* _Exercise directions_
Retype the lines below word for word, leaving out the pictures.

::: Source data

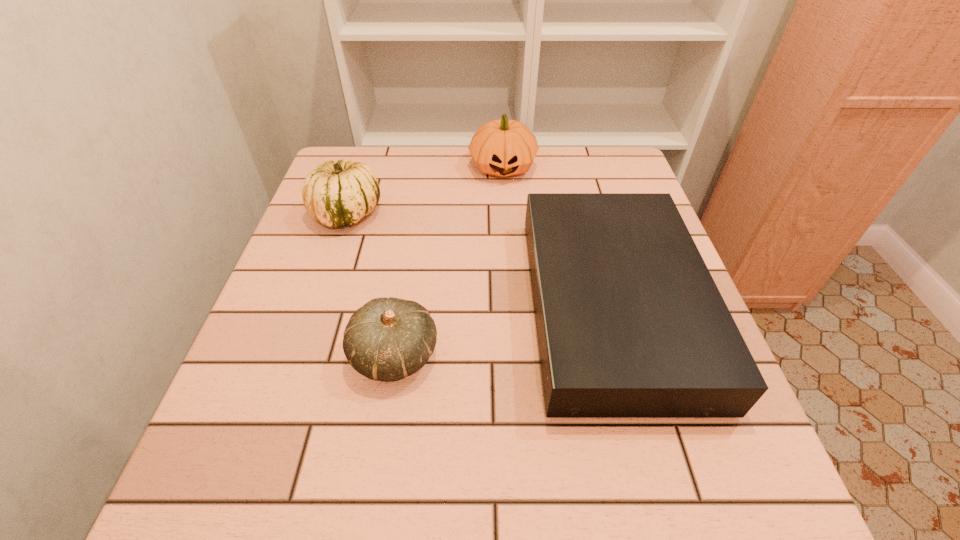
This screenshot has width=960, height=540. Find the location of `free space between the shortest gourd and the CD player`. free space between the shortest gourd and the CD player is located at coordinates (503, 330).

I want to click on vacant area between the leftmost gourd and the third object from right to left, so click(x=371, y=284).

The height and width of the screenshot is (540, 960). I want to click on object that is the third nearest to the second farthest gourd, so click(x=630, y=324).

Identify the location of the third closest object to the CD player. (336, 194).

Where is `gourd that is the second closest one to the rightmost gourd`? gourd that is the second closest one to the rightmost gourd is located at coordinates (387, 339).

Select which gourd is the second closest to the farthest object. Please provide its 2D coordinates. Your answer should be formatted as a tuple, i.e. [(x, y)], where the tuple contains the x and y coordinates of a point satisfying the conditions above.

[(387, 339)]

The width and height of the screenshot is (960, 540). I want to click on vacant space that satisfies the following two spatial constraints: 1. at the front of the CD player for disc insertion; 2. on the front side of the shortest gourd, so click(626, 355).

The width and height of the screenshot is (960, 540). I want to click on free region that satisfies the following two spatial constraints: 1. at the front of the shortest object for disc insertion; 2. on the front side of the nearest gourd, so pyautogui.click(x=626, y=355).

The image size is (960, 540). Identify the location of free space that satisfies the following two spatial constraints: 1. at the front of the shortest object for disc insertion; 2. on the front side of the second gourd from left to right. (626, 355).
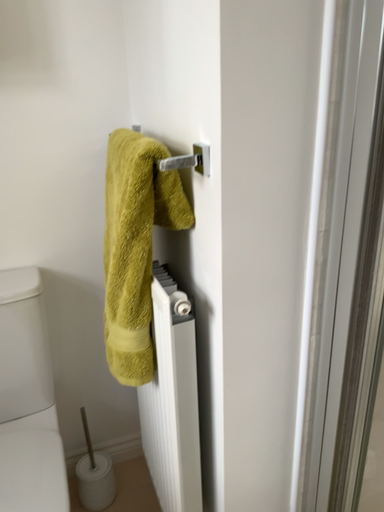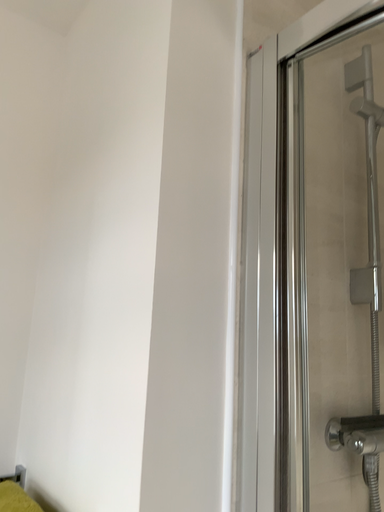
Question: How did the camera likely rotate when shooting the video?

Choices:
 (A) rotated downward
 (B) rotated upward

Answer: (B)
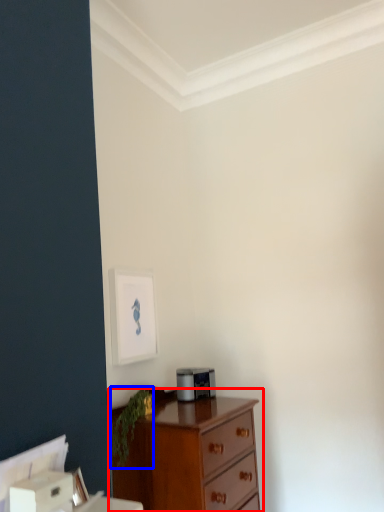
Question: Among these objects, which one is farthest to the camera, chest of drawers (highlighted by a red box) or plant (highlighted by a blue box)?

Choices:
 (A) chest of drawers
 (B) plant

Answer: (B)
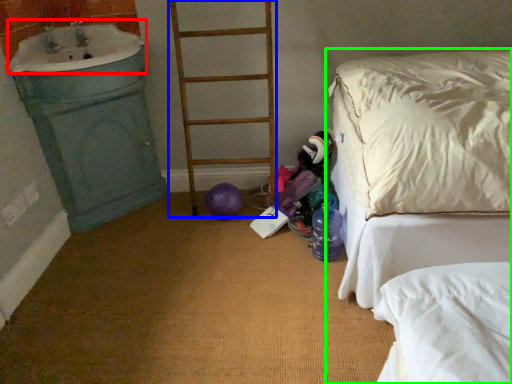
Question: Estimate the real-world distances between objects in this image. Which object is closer to sink (highlighted by a red box), ladder (highlighted by a blue box) or bed (highlighted by a green box)?

Choices:
 (A) ladder
 (B) bed

Answer: (A)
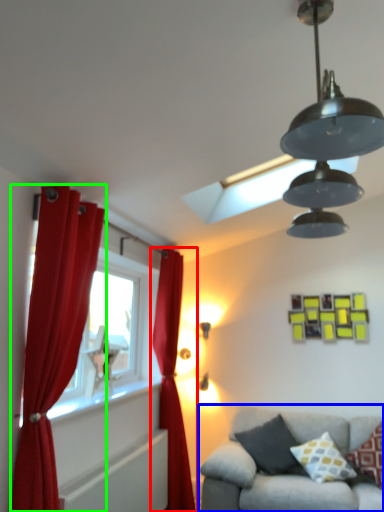
Question: Which is farther away from curtain (highlighted by a red box)? studio couch (highlighted by a blue box) or curtain (highlighted by a green box)?

Choices:
 (A) studio couch
 (B) curtain

Answer: (B)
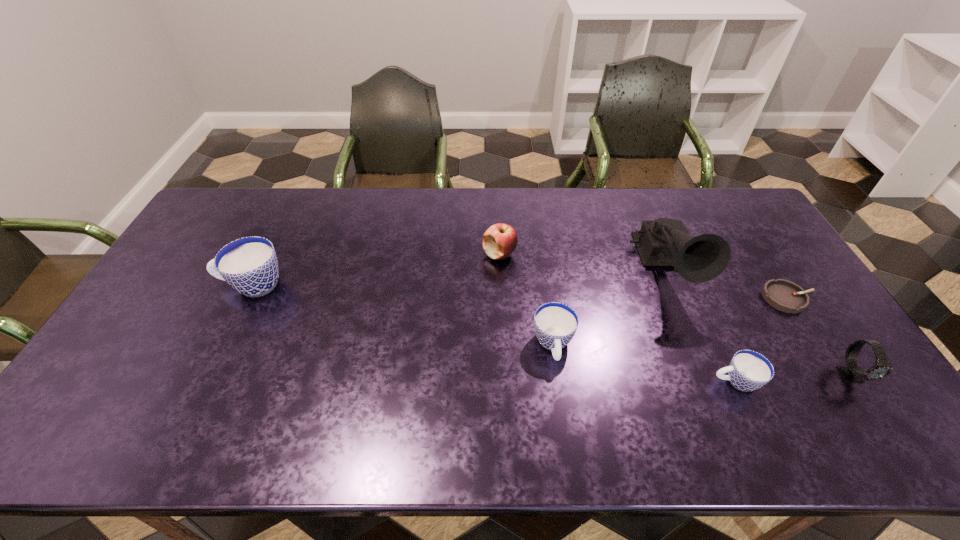
Identify the location of vacant area situated 0.170m on the side of the leftmost object with the handle. The image size is (960, 540). (161, 285).

At what (x,y) coordinates should I click in order to perform the action: click on vacant space located on the side of the leftmost object with the handle. Please return your answer as a coordinate pair (x, y). The height and width of the screenshot is (540, 960). Looking at the image, I should click on (187, 285).

I want to click on vacant space located on the side of the leftmost object with the handle, so click(x=180, y=285).

In order to click on vacant space located 0.100m on the side of the third shortest object with the handle in this screenshot , I will do point(562,404).

Where is `free space located on the side of the second shortest object with the handle`? free space located on the side of the second shortest object with the handle is located at coordinates (588, 381).

Identify the location of free spot located on the side of the second shortest object with the handle. (672, 381).

Where is `blank space located on the side of the second shortest object with the handle`? The image size is (960, 540). blank space located on the side of the second shortest object with the handle is located at coordinates (656, 381).

Locate an element on the screen. vacant region located 0.260m from the horn of the tallest object is located at coordinates (716, 393).

Where is `free space located on the front of the shortest object`? This screenshot has height=540, width=960. free space located on the front of the shortest object is located at coordinates (817, 345).

The image size is (960, 540). Find the location of `vacant space located on the left of the sixth object from right to left`. vacant space located on the left of the sixth object from right to left is located at coordinates [437, 254].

::::::

* _Output_
This screenshot has width=960, height=540. Find the location of `free space between the shortest gourd and the CD player`. free space between the shortest gourd and the CD player is located at coordinates (503, 330).

I want to click on vacant area between the leftmost gourd and the third object from right to left, so click(x=371, y=284).

The height and width of the screenshot is (540, 960). I want to click on object that is the third nearest to the second farthest gourd, so click(x=630, y=324).

Identify the location of the third closest object to the CD player. (336, 194).

Where is `gourd that is the second closest one to the rightmost gourd`? gourd that is the second closest one to the rightmost gourd is located at coordinates (387, 339).

Select which gourd is the second closest to the farthest object. Please provide its 2D coordinates. Your answer should be formatted as a tuple, i.e. [(x, y)], where the tuple contains the x and y coordinates of a point satisfying the conditions above.

[(387, 339)]

The width and height of the screenshot is (960, 540). I want to click on vacant space that satisfies the following two spatial constraints: 1. at the front of the CD player for disc insertion; 2. on the front side of the shortest gourd, so click(626, 355).

The width and height of the screenshot is (960, 540). I want to click on free region that satisfies the following two spatial constraints: 1. at the front of the shortest object for disc insertion; 2. on the front side of the nearest gourd, so pyautogui.click(x=626, y=355).

The image size is (960, 540). Identify the location of free space that satisfies the following two spatial constraints: 1. at the front of the shortest object for disc insertion; 2. on the front side of the second gourd from left to right. (626, 355).
Question: How did the camera likely rotate when shooting the video?

Choices:
 (A) rotated downward
 (B) rotated upward

Answer: (B)
Question: Among these objects, which one is farthest to the camera, chest of drawers (highlighted by a red box) or plant (highlighted by a blue box)?

Choices:
 (A) chest of drawers
 (B) plant

Answer: (B)
Question: Estimate the real-world distances between objects in this image. Which object is closer to sink (highlighted by a red box), ladder (highlighted by a blue box) or bed (highlighted by a green box)?

Choices:
 (A) ladder
 (B) bed

Answer: (A)
Question: Which is farther away from curtain (highlighted by a red box)? studio couch (highlighted by a blue box) or curtain (highlighted by a green box)?

Choices:
 (A) studio couch
 (B) curtain

Answer: (B)
Identify the location of vacant area situated 0.170m on the side of the leftmost object with the handle. The image size is (960, 540). (161, 285).

At what (x,y) coordinates should I click in order to perform the action: click on vacant space located on the side of the leftmost object with the handle. Please return your answer as a coordinate pair (x, y). The height and width of the screenshot is (540, 960). Looking at the image, I should click on (187, 285).

I want to click on vacant space located on the side of the leftmost object with the handle, so click(x=180, y=285).

In order to click on vacant space located 0.100m on the side of the third shortest object with the handle in this screenshot , I will do point(562,404).

Where is `free space located on the side of the second shortest object with the handle`? free space located on the side of the second shortest object with the handle is located at coordinates (588, 381).

Identify the location of free spot located on the side of the second shortest object with the handle. (672, 381).

Where is `blank space located on the side of the second shortest object with the handle`? The image size is (960, 540). blank space located on the side of the second shortest object with the handle is located at coordinates (656, 381).

Locate an element on the screen. vacant region located 0.260m from the horn of the tallest object is located at coordinates (716, 393).

Where is `free space located on the front of the shortest object`? This screenshot has height=540, width=960. free space located on the front of the shortest object is located at coordinates (817, 345).

The image size is (960, 540). Find the location of `vacant space located on the left of the sixth object from right to left`. vacant space located on the left of the sixth object from right to left is located at coordinates [437, 254].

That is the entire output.